Input data:
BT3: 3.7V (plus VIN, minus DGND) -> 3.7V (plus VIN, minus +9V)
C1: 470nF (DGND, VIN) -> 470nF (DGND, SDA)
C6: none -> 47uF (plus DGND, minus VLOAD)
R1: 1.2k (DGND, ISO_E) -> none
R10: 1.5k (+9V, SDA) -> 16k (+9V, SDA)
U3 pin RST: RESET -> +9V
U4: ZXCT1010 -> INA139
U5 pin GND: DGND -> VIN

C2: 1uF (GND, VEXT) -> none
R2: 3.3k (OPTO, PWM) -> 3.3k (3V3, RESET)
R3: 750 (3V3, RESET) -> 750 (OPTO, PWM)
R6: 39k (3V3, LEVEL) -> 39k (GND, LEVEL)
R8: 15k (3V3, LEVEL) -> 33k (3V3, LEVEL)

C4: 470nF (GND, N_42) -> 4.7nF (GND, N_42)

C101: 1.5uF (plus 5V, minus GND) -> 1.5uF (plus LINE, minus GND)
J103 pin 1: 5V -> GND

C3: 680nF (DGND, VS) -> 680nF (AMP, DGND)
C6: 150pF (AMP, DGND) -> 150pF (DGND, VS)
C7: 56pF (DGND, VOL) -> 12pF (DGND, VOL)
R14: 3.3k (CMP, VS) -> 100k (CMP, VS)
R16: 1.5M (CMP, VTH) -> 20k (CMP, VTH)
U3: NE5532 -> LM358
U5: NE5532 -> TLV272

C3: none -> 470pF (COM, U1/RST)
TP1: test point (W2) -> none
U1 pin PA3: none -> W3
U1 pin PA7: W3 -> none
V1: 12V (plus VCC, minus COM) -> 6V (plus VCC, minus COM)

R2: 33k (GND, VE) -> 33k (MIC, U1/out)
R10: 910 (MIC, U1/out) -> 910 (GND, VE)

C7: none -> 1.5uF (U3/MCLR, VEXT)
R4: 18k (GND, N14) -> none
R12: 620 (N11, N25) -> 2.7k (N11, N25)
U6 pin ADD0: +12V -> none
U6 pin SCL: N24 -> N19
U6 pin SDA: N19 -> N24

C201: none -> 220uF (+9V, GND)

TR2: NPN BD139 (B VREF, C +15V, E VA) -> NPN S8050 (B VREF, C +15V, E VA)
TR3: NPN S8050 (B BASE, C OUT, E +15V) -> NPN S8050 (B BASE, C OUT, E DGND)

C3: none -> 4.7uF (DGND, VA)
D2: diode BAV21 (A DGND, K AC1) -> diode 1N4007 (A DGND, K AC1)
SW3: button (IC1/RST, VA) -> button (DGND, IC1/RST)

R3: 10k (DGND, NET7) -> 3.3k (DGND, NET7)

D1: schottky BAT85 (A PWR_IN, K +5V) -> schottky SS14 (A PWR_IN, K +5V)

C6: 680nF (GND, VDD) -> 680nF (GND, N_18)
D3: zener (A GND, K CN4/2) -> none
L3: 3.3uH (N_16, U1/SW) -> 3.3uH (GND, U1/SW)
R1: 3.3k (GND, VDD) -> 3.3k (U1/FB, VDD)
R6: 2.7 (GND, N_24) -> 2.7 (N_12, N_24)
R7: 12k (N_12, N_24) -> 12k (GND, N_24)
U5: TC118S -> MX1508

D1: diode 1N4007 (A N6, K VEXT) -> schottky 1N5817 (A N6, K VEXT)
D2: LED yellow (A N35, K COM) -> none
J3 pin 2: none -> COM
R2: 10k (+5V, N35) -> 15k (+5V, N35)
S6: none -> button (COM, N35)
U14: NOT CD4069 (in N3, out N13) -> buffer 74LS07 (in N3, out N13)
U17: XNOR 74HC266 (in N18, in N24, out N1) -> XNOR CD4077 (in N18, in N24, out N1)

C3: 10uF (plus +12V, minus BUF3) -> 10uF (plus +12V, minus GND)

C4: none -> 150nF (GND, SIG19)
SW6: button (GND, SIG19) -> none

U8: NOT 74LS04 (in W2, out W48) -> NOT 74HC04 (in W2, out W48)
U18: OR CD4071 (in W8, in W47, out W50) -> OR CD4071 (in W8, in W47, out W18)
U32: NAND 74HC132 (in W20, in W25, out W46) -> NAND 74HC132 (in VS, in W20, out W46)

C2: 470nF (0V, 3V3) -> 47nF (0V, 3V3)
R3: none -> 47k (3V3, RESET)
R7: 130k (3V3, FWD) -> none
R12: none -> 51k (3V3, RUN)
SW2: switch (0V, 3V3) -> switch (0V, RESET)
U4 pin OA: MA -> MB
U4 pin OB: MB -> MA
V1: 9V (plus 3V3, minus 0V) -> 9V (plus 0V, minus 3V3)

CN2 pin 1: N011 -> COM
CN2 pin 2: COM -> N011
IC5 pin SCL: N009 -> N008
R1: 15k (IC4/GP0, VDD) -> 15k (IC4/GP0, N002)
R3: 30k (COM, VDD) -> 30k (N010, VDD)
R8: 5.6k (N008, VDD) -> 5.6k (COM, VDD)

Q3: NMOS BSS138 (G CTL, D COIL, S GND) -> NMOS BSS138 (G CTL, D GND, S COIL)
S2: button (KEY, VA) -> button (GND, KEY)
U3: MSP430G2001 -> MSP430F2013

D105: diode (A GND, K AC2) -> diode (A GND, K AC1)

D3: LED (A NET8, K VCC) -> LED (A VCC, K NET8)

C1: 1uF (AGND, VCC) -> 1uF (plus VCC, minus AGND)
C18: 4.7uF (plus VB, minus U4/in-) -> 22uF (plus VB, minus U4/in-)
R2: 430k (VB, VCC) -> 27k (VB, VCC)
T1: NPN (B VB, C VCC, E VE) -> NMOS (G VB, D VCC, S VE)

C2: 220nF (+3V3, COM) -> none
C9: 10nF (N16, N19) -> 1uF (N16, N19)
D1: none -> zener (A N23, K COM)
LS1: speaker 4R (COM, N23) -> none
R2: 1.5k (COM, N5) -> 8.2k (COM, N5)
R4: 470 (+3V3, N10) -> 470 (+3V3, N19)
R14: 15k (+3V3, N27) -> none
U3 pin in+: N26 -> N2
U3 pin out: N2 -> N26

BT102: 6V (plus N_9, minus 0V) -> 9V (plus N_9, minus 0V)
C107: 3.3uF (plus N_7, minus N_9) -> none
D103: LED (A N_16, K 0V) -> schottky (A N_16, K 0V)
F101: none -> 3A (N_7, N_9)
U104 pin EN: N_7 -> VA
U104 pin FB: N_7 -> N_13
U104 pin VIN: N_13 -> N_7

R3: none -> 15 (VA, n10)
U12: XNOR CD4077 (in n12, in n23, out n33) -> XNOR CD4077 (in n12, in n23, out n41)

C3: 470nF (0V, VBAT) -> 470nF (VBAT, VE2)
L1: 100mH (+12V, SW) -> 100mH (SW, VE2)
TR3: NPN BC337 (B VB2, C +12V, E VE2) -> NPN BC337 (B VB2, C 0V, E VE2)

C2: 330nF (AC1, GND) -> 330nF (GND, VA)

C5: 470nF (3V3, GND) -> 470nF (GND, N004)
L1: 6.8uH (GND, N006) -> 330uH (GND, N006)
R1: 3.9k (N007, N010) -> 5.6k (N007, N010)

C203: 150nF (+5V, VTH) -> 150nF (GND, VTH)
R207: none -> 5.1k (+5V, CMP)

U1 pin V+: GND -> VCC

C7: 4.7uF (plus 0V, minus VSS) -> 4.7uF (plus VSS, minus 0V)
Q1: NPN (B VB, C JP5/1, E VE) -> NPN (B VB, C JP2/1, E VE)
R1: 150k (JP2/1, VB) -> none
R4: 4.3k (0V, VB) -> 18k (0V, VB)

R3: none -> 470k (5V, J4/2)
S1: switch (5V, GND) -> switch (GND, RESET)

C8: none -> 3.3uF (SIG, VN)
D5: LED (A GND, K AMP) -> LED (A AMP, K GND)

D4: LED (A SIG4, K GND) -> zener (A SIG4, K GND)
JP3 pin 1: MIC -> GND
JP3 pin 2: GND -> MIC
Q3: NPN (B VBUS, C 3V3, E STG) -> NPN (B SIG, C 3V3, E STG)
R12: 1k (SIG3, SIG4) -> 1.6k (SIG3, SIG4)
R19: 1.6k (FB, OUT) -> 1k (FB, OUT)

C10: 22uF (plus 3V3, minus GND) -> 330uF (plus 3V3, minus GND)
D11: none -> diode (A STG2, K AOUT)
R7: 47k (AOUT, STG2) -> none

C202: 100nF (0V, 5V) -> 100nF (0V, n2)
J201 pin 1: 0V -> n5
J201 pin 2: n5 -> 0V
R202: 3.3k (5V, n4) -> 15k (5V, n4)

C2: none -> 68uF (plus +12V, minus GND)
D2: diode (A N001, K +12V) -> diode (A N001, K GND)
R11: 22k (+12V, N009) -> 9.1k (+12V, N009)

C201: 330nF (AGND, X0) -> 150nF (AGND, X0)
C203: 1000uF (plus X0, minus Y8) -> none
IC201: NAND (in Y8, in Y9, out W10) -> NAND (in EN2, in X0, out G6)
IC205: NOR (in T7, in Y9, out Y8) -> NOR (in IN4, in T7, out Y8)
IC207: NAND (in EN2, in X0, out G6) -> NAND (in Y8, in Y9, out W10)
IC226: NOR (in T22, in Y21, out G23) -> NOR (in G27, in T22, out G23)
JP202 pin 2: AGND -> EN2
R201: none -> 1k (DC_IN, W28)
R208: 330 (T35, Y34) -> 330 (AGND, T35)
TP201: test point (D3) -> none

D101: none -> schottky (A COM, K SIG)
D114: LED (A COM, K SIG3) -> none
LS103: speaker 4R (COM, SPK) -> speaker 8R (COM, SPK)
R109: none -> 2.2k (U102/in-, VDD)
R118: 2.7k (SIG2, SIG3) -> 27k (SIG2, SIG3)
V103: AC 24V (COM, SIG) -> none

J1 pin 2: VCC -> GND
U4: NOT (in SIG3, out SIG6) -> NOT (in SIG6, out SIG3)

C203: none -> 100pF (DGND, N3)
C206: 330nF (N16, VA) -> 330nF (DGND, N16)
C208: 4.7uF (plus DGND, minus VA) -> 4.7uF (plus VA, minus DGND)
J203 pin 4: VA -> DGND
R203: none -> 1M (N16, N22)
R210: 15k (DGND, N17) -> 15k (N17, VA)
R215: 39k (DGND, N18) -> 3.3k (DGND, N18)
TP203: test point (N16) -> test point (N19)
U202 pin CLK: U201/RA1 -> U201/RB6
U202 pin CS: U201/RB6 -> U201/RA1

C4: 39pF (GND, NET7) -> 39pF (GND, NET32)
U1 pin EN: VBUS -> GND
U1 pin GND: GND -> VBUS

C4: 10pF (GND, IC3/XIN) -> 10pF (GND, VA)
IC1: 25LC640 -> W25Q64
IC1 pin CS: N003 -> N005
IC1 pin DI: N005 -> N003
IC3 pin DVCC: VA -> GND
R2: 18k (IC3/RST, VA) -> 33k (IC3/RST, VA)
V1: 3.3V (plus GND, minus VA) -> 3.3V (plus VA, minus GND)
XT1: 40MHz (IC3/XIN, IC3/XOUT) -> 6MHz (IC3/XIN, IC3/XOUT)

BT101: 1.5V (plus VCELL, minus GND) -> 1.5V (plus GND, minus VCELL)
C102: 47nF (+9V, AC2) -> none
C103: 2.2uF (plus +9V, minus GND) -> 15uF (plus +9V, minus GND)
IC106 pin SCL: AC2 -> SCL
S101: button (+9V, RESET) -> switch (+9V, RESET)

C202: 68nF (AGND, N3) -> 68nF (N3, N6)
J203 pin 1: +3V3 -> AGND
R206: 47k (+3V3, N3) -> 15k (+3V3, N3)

Required action:
Word for word, restate the data above from its first line down to and including the line with "C3: none -> 470pF (COM, U1/RST)".

Answer space:
BT3: 3.7V (plus VIN, minus DGND) -> 3.7V (plus VIN, minus +9V)
C1: 470nF (DGND, VIN) -> 470nF (DGND, SDA)
C6: none -> 47uF (plus DGND, minus VLOAD)
R1: 1.2k (DGND, ISO_E) -> none
R10: 1.5k (+9V, SDA) -> 16k (+9V, SDA)
U3 pin RST: RESET -> +9V
U4: ZXCT1010 -> INA139
U5 pin GND: DGND -> VIN

C2: 1uF (GND, VEXT) -> none
R2: 3.3k (OPTO, PWM) -> 3.3k (3V3, RESET)
R3: 750 (3V3, RESET) -> 750 (OPTO, PWM)
R6: 39k (3V3, LEVEL) -> 39k (GND, LEVEL)
R8: 15k (3V3, LEVEL) -> 33k (3V3, LEVEL)

C4: 470nF (GND, N_42) -> 4.7nF (GND, N_42)

C101: 1.5uF (plus 5V, minus GND) -> 1.5uF (plus LINE, minus GND)
J103 pin 1: 5V -> GND

C3: 680nF (DGND, VS) -> 680nF (AMP, DGND)
C6: 150pF (AMP, DGND) -> 150pF (DGND, VS)
C7: 56pF (DGND, VOL) -> 12pF (DGND, VOL)
R14: 3.3k (CMP, VS) -> 100k (CMP, VS)
R16: 1.5M (CMP, VTH) -> 20k (CMP, VTH)
U3: NE5532 -> LM358
U5: NE5532 -> TLV272

C3: none -> 470pF (COM, U1/RST)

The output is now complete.